DIRECTIONS
Copy each line of the records below, from the first through the one that contains "CN1 pin 1: GND -> +12V", exactly as written.

DATA TO EXAMINE
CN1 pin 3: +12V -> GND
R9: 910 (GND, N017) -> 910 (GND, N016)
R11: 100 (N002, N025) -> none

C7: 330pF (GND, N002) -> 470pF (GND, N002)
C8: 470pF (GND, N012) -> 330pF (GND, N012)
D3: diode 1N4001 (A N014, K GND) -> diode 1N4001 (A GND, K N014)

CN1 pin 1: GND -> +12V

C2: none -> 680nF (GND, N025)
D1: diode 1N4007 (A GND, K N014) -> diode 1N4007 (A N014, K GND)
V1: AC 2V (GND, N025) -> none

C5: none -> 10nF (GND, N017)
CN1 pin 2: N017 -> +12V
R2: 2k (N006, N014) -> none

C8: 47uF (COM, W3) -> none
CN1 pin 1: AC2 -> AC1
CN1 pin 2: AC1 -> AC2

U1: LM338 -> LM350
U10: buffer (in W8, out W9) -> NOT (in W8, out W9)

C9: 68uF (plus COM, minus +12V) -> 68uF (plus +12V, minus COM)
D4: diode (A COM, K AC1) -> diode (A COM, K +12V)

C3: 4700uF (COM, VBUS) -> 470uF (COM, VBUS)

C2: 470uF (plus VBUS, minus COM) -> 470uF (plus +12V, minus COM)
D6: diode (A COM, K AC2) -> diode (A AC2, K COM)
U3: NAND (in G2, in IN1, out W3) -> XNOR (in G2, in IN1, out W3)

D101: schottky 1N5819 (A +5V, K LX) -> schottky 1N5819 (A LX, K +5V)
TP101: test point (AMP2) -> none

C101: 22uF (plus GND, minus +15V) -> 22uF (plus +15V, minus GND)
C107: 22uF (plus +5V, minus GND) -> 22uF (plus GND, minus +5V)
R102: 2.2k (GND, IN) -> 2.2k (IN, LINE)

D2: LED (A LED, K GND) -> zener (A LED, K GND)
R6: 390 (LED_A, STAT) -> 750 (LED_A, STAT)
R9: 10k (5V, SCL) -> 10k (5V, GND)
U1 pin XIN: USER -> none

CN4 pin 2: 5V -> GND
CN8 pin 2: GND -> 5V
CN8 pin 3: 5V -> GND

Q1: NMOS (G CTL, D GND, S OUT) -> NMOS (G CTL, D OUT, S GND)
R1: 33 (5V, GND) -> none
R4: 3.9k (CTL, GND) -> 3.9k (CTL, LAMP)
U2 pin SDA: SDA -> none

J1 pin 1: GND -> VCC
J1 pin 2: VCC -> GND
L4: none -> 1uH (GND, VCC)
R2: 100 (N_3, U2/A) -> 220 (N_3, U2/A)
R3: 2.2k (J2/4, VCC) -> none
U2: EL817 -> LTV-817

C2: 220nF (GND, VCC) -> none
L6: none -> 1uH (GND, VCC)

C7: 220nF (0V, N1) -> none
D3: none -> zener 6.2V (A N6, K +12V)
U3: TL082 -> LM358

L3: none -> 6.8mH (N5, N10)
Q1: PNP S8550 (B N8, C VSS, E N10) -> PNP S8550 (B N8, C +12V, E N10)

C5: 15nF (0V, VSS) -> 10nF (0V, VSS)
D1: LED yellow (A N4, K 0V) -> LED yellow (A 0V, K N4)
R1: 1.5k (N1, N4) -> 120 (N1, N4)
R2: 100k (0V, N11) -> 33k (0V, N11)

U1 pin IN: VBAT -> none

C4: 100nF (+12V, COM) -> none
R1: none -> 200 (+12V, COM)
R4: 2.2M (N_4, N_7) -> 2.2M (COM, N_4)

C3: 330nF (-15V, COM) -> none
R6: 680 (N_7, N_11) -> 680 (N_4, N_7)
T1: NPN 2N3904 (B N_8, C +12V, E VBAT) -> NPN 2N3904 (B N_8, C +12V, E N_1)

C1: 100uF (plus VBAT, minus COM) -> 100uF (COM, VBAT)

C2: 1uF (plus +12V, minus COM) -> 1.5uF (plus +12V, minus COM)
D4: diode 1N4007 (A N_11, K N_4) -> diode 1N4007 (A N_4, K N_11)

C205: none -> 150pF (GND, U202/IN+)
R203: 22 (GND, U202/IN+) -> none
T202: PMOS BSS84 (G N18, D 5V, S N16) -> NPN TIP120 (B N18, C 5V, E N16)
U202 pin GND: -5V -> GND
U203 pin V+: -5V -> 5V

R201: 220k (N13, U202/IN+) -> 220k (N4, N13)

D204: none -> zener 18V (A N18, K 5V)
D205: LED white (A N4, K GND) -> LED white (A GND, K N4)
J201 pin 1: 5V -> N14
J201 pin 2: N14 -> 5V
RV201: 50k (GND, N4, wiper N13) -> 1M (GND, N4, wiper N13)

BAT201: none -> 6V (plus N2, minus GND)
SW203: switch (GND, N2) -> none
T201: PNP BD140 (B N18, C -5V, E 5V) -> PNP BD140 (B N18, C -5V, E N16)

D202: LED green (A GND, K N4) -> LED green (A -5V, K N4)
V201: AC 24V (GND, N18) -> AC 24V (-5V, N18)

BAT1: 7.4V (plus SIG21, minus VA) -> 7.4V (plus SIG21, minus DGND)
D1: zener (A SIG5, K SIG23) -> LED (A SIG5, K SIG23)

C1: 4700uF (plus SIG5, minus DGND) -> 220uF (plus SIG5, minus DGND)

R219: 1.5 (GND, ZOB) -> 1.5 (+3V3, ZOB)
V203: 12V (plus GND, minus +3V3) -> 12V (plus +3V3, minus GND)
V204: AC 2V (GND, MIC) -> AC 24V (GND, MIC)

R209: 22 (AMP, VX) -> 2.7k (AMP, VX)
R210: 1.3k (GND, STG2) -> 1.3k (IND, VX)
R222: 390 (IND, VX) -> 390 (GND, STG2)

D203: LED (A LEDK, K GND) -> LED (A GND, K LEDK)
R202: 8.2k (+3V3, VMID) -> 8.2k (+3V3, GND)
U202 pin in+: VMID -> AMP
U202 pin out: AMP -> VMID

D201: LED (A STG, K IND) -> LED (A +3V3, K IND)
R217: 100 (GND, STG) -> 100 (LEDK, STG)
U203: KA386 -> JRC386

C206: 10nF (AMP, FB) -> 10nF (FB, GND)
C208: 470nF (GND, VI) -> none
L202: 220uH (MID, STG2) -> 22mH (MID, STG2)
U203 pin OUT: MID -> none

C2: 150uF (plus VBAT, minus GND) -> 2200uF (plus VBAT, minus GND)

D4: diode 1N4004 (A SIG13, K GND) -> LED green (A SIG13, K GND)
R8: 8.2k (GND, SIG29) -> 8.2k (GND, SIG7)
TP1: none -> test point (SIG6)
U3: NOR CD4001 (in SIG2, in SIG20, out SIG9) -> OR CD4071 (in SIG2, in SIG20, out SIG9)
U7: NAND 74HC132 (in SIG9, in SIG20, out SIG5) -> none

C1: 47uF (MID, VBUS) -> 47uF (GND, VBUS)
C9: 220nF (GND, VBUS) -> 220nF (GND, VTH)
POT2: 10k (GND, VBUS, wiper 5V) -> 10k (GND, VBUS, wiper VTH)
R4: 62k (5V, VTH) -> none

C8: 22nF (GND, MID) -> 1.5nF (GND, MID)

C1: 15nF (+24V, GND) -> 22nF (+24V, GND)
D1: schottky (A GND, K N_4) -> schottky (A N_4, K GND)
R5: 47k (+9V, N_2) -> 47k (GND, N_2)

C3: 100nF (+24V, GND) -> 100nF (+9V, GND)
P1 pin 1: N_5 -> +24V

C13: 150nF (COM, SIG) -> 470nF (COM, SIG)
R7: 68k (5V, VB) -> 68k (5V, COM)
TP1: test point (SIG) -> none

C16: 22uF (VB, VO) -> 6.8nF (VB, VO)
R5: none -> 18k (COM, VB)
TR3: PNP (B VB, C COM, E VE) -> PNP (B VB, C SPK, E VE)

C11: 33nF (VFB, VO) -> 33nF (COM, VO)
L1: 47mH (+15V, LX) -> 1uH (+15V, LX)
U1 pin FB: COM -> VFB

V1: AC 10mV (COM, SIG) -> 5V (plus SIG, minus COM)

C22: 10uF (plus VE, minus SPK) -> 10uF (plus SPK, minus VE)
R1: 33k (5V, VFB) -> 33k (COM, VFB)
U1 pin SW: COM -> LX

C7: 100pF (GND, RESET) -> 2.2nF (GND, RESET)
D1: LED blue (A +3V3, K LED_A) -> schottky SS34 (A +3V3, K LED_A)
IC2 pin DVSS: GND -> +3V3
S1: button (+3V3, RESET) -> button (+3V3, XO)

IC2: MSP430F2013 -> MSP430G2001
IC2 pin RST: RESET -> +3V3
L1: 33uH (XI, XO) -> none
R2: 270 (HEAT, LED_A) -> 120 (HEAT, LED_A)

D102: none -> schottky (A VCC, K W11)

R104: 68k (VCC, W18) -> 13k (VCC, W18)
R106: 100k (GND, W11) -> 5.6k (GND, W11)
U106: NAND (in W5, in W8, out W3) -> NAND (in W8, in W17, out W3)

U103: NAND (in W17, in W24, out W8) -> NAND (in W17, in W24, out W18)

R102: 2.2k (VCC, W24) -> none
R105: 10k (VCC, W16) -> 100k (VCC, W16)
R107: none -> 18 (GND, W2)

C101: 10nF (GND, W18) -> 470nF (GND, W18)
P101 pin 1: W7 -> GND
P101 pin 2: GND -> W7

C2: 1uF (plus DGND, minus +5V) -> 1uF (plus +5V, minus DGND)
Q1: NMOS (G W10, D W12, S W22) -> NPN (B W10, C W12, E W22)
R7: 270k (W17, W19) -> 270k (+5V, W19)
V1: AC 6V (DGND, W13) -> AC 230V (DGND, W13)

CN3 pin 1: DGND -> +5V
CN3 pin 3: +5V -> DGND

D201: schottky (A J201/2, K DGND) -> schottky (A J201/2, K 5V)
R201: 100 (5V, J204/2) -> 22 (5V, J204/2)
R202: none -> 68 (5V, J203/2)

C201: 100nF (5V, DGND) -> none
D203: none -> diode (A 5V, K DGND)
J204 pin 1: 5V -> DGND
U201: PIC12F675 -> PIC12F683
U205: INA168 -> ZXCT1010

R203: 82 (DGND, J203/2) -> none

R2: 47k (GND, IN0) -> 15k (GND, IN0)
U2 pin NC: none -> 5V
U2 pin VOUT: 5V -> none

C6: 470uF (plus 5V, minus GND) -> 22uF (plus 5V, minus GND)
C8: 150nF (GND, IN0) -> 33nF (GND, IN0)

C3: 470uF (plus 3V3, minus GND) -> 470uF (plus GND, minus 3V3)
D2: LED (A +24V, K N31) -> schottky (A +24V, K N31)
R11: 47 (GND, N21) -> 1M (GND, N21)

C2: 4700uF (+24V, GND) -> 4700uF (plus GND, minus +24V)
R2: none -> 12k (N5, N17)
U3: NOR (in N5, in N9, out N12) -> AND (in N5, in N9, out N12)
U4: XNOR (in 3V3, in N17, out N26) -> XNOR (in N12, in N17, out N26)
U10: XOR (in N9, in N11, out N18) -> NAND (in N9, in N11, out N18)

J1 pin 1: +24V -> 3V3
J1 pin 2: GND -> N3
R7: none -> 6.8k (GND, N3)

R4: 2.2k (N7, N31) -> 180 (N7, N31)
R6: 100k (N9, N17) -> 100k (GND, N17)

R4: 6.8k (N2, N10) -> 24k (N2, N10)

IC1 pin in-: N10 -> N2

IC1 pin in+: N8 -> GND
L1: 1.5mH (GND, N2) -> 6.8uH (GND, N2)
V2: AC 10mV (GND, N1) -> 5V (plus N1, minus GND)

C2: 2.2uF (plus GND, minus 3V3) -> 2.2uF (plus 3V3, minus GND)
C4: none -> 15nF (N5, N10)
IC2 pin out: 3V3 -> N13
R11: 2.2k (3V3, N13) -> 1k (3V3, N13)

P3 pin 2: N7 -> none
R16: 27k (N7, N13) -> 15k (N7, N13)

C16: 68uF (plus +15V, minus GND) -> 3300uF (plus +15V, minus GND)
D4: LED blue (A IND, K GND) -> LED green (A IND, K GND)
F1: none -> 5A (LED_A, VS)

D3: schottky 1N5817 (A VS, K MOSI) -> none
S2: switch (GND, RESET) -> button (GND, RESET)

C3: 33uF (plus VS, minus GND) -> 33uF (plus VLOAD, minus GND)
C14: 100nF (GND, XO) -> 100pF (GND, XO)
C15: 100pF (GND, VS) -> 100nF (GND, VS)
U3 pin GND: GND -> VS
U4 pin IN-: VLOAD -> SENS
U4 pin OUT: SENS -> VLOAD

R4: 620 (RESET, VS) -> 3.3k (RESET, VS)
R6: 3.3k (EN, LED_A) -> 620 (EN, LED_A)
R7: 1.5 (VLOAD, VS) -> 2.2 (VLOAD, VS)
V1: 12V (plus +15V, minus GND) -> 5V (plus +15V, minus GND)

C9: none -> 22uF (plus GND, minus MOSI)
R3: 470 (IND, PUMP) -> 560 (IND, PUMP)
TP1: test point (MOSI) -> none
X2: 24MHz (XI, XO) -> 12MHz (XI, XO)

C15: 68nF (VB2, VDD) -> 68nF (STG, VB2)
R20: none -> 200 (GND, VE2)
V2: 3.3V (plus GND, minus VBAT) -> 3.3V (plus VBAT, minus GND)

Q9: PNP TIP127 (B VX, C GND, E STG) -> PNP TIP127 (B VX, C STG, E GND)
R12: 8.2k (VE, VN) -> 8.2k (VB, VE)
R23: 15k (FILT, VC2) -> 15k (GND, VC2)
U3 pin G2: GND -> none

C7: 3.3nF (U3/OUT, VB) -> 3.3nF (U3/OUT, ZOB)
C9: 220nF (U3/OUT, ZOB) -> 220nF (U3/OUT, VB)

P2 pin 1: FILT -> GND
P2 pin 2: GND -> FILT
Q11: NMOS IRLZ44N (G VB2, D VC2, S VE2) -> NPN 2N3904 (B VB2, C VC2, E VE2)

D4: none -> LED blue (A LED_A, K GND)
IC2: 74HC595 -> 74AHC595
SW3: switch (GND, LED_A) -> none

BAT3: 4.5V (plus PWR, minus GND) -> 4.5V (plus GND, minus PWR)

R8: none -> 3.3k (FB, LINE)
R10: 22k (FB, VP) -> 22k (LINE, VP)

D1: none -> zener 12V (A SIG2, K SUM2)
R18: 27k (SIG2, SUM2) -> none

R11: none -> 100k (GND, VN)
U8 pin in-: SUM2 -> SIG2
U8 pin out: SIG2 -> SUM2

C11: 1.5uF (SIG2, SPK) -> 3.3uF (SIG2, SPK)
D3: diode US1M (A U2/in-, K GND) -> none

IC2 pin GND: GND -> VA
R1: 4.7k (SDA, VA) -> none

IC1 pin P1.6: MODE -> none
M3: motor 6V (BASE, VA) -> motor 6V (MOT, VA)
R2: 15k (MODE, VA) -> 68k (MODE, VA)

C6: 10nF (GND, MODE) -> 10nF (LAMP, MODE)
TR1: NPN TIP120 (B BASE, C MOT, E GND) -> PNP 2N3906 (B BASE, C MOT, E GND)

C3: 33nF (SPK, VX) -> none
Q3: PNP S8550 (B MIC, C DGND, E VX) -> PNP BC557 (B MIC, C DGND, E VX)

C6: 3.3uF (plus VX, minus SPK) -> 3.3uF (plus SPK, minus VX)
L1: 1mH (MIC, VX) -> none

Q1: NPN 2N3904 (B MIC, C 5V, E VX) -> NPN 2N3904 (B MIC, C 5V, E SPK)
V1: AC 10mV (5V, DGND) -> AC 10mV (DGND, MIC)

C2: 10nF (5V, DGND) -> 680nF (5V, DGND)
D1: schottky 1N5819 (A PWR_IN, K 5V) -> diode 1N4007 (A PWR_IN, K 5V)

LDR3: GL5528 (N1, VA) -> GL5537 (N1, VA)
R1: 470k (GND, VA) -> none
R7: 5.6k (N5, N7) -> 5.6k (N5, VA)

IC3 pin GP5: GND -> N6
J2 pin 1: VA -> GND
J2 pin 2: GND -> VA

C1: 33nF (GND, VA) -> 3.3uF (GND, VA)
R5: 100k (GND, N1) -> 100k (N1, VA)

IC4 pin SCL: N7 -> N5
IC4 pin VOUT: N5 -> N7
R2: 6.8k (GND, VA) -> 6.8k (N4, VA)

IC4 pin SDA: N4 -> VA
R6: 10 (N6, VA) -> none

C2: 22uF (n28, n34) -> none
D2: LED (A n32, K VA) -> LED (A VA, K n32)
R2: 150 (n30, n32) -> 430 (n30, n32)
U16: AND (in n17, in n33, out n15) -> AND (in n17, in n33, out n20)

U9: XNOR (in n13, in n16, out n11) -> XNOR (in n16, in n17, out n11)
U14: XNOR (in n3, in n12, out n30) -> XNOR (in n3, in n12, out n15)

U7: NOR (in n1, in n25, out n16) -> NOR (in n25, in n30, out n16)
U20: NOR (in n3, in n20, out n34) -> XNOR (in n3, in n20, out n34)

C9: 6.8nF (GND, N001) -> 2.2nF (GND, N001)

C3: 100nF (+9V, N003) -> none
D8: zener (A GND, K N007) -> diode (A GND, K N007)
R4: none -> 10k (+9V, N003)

SOLUTION TO THE EXERCISE
CN1 pin 3: +12V -> GND
R9: 910 (GND, N017) -> 910 (GND, N016)
R11: 100 (N002, N025) -> none

C7: 330pF (GND, N002) -> 470pF (GND, N002)
C8: 470pF (GND, N012) -> 330pF (GND, N012)
D3: diode 1N4001 (A N014, K GND) -> diode 1N4001 (A GND, K N014)

CN1 pin 1: GND -> +12V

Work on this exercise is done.